**The request:** Please rename "semicircle" to "half circle" throughout the lines below and write them out again with nothing else changed. Leave the picture lines out of your answer.

--- Given data ---

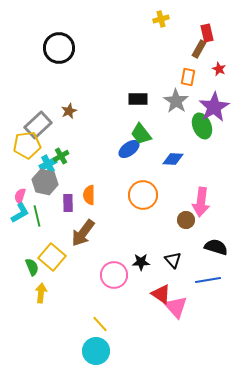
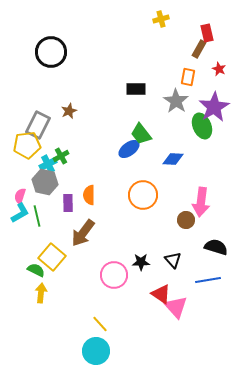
black circle: moved 8 px left, 4 px down
black rectangle: moved 2 px left, 10 px up
gray rectangle: rotated 20 degrees counterclockwise
green semicircle: moved 4 px right, 3 px down; rotated 42 degrees counterclockwise
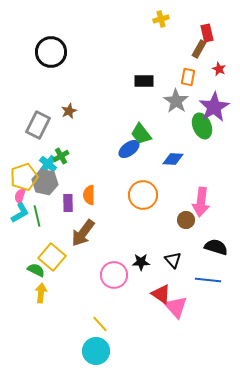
black rectangle: moved 8 px right, 8 px up
yellow pentagon: moved 3 px left, 32 px down; rotated 12 degrees counterclockwise
cyan cross: rotated 24 degrees counterclockwise
blue line: rotated 15 degrees clockwise
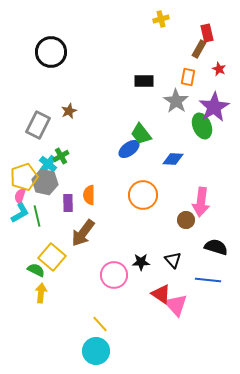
pink triangle: moved 2 px up
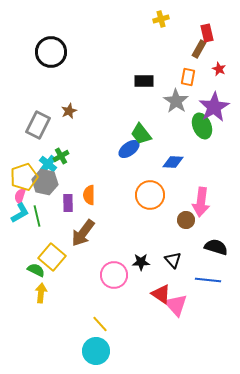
blue diamond: moved 3 px down
orange circle: moved 7 px right
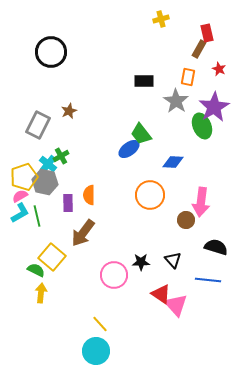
pink semicircle: rotated 42 degrees clockwise
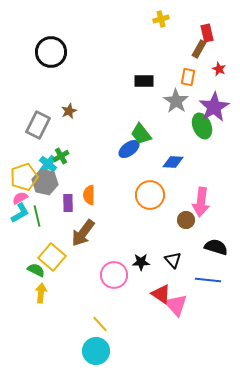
pink semicircle: moved 2 px down
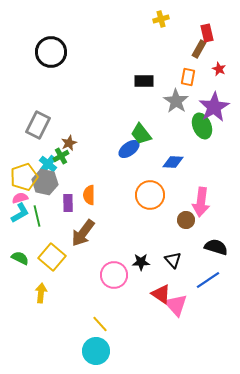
brown star: moved 32 px down
pink semicircle: rotated 14 degrees clockwise
green semicircle: moved 16 px left, 12 px up
blue line: rotated 40 degrees counterclockwise
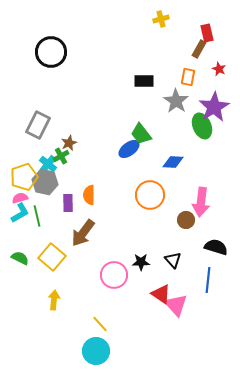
blue line: rotated 50 degrees counterclockwise
yellow arrow: moved 13 px right, 7 px down
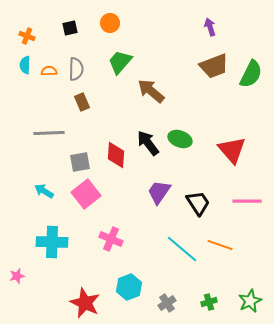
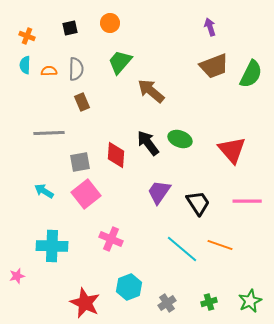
cyan cross: moved 4 px down
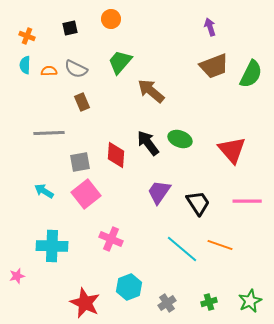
orange circle: moved 1 px right, 4 px up
gray semicircle: rotated 115 degrees clockwise
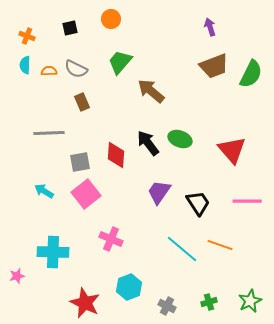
cyan cross: moved 1 px right, 6 px down
gray cross: moved 3 px down; rotated 30 degrees counterclockwise
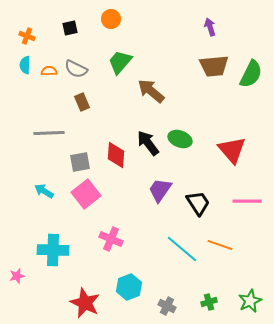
brown trapezoid: rotated 16 degrees clockwise
purple trapezoid: moved 1 px right, 2 px up
cyan cross: moved 2 px up
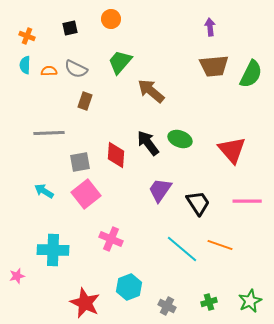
purple arrow: rotated 12 degrees clockwise
brown rectangle: moved 3 px right, 1 px up; rotated 42 degrees clockwise
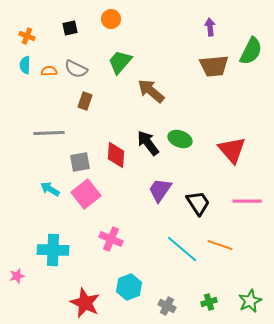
green semicircle: moved 23 px up
cyan arrow: moved 6 px right, 2 px up
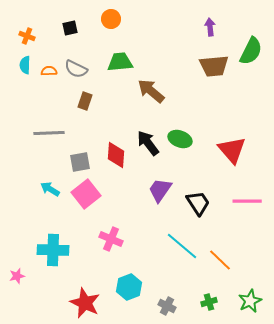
green trapezoid: rotated 44 degrees clockwise
orange line: moved 15 px down; rotated 25 degrees clockwise
cyan line: moved 3 px up
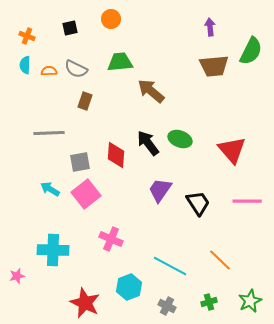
cyan line: moved 12 px left, 20 px down; rotated 12 degrees counterclockwise
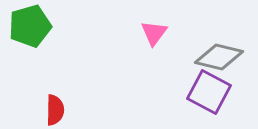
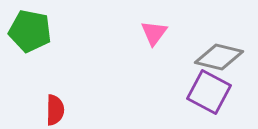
green pentagon: moved 5 px down; rotated 27 degrees clockwise
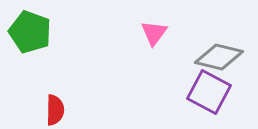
green pentagon: moved 1 px down; rotated 9 degrees clockwise
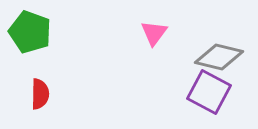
red semicircle: moved 15 px left, 16 px up
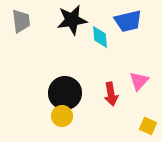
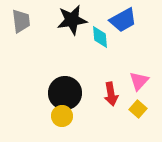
blue trapezoid: moved 5 px left, 1 px up; rotated 16 degrees counterclockwise
yellow square: moved 10 px left, 17 px up; rotated 18 degrees clockwise
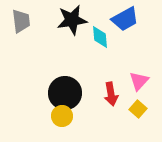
blue trapezoid: moved 2 px right, 1 px up
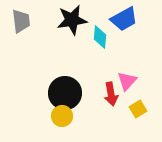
blue trapezoid: moved 1 px left
cyan diamond: rotated 10 degrees clockwise
pink triangle: moved 12 px left
yellow square: rotated 18 degrees clockwise
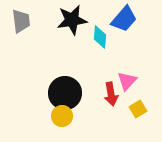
blue trapezoid: rotated 20 degrees counterclockwise
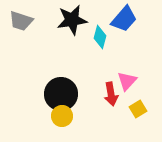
gray trapezoid: rotated 115 degrees clockwise
cyan diamond: rotated 10 degrees clockwise
black circle: moved 4 px left, 1 px down
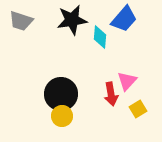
cyan diamond: rotated 10 degrees counterclockwise
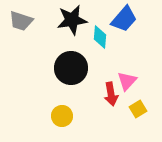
black circle: moved 10 px right, 26 px up
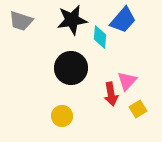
blue trapezoid: moved 1 px left, 1 px down
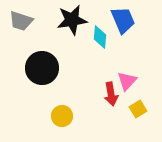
blue trapezoid: rotated 64 degrees counterclockwise
black circle: moved 29 px left
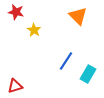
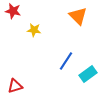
red star: moved 3 px left, 1 px up
yellow star: rotated 24 degrees counterclockwise
cyan rectangle: rotated 24 degrees clockwise
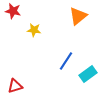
orange triangle: rotated 36 degrees clockwise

---

**Task output:**
black circle: moved 8 px left, 4 px down
black rectangle: moved 2 px left, 10 px up
gray rectangle: rotated 20 degrees counterclockwise
green half circle: moved 4 px right, 3 px down; rotated 42 degrees counterclockwise
black rectangle: moved 8 px right, 8 px up
yellow pentagon: moved 3 px left, 32 px down; rotated 12 degrees counterclockwise
cyan cross: rotated 24 degrees counterclockwise
blue line: rotated 15 degrees clockwise
pink triangle: moved 2 px up
blue diamond: moved 3 px down
orange circle: moved 7 px right
pink half circle: rotated 42 degrees clockwise
pink half circle: moved 2 px down
brown star: moved 32 px down
pink half circle: rotated 14 degrees clockwise
green half circle: moved 16 px left, 12 px up
blue line: rotated 40 degrees counterclockwise
blue line: rotated 50 degrees counterclockwise
yellow arrow: moved 13 px right, 7 px down
cyan cross: moved 4 px down
orange circle: moved 1 px right, 4 px up
gray half circle: rotated 115 degrees clockwise
cyan cross: moved 1 px right, 6 px down
gray cross: moved 3 px down; rotated 30 degrees counterclockwise
brown trapezoid: rotated 16 degrees clockwise
purple trapezoid: moved 1 px right, 2 px up
cyan cross: moved 2 px up
purple arrow: rotated 12 degrees clockwise
brown rectangle: moved 3 px right, 1 px up; rotated 42 degrees clockwise
green half circle: moved 23 px up
cyan arrow: moved 6 px right, 2 px up
green trapezoid: rotated 44 degrees clockwise
orange line: moved 15 px down; rotated 25 degrees clockwise
cyan line: moved 3 px up
cyan line: moved 12 px left, 20 px down; rotated 12 degrees counterclockwise
green pentagon: moved 5 px down; rotated 27 degrees clockwise
green pentagon: moved 1 px down; rotated 9 degrees clockwise
red half circle: moved 15 px left, 16 px up
blue trapezoid: moved 5 px left, 1 px up; rotated 16 degrees counterclockwise
yellow square: moved 10 px left, 17 px up; rotated 18 degrees clockwise
blue trapezoid: moved 2 px right, 1 px up
blue trapezoid: moved 1 px left
cyan diamond: rotated 10 degrees clockwise
pink triangle: moved 12 px left
yellow square: rotated 18 degrees clockwise
blue trapezoid: rotated 20 degrees counterclockwise
gray trapezoid: rotated 115 degrees clockwise
cyan diamond: rotated 10 degrees clockwise
black circle: moved 4 px left, 1 px down
cyan diamond: rotated 10 degrees counterclockwise
black circle: moved 10 px right, 26 px up
blue trapezoid: moved 1 px left, 1 px down
blue trapezoid: rotated 64 degrees counterclockwise
black circle: moved 29 px left
red star: moved 3 px left, 1 px up
yellow star: rotated 24 degrees counterclockwise
cyan rectangle: rotated 24 degrees clockwise
orange triangle: rotated 36 degrees clockwise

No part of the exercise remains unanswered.